_THE PROBLEM_:
Print what the records say exactly, and omit the pictures.

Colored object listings
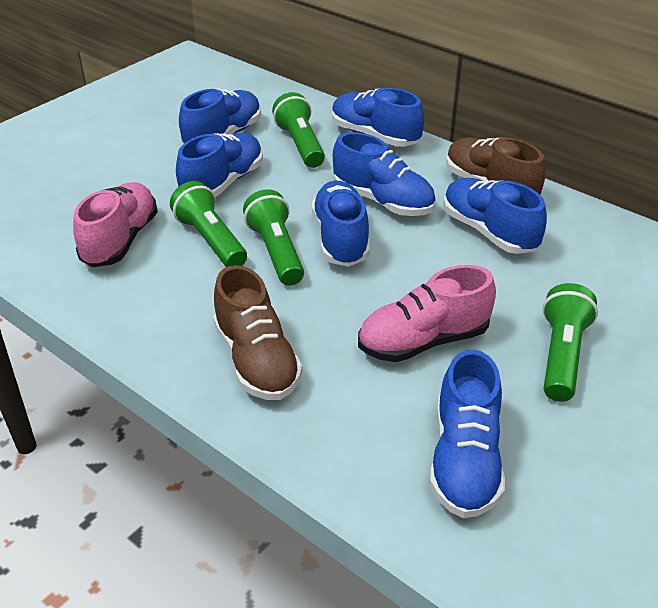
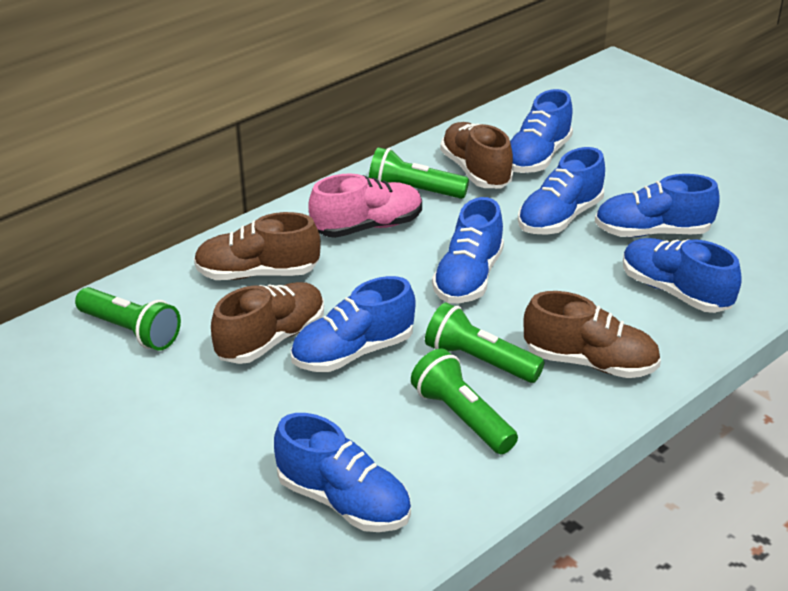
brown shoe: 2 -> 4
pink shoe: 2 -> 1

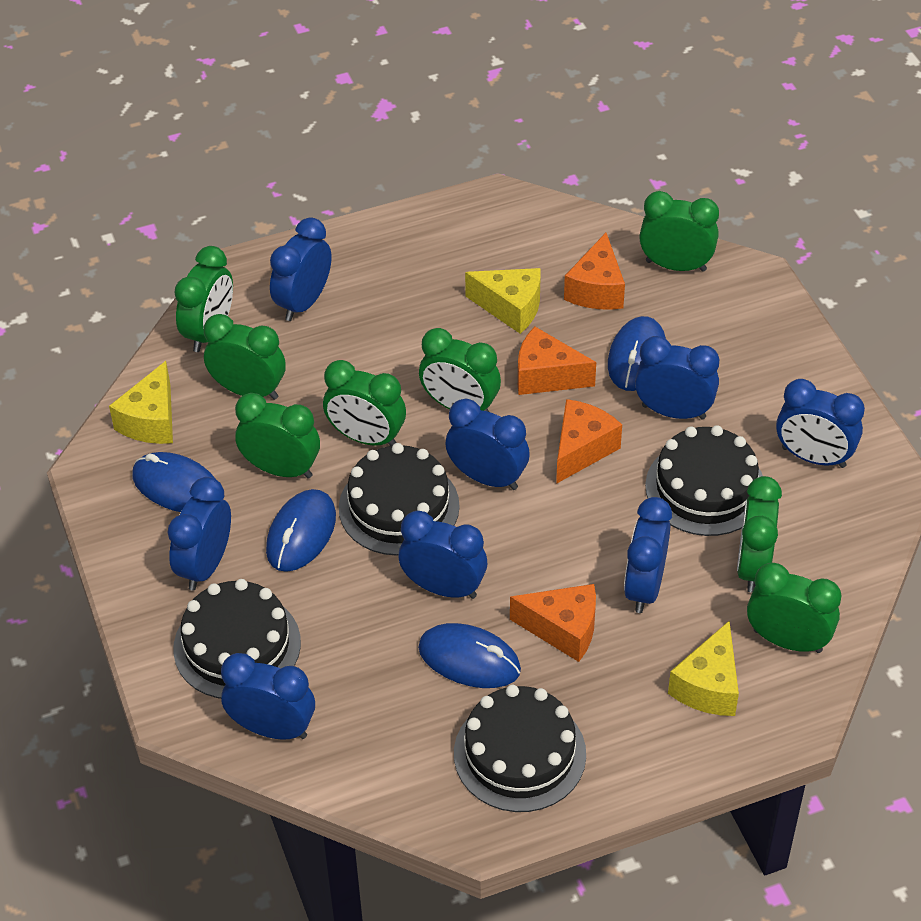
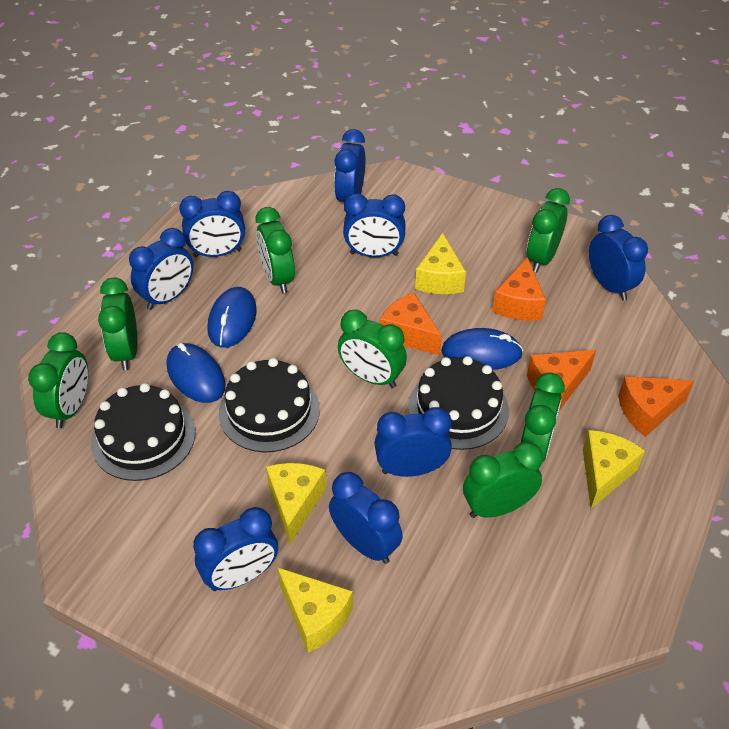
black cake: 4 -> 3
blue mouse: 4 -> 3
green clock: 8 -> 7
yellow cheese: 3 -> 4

_OUTPUT OF THE EXERCISE_:
brown shoe: 2 -> 4
pink shoe: 2 -> 1

black cake: 4 -> 3
blue mouse: 4 -> 3
green clock: 8 -> 7
yellow cheese: 3 -> 4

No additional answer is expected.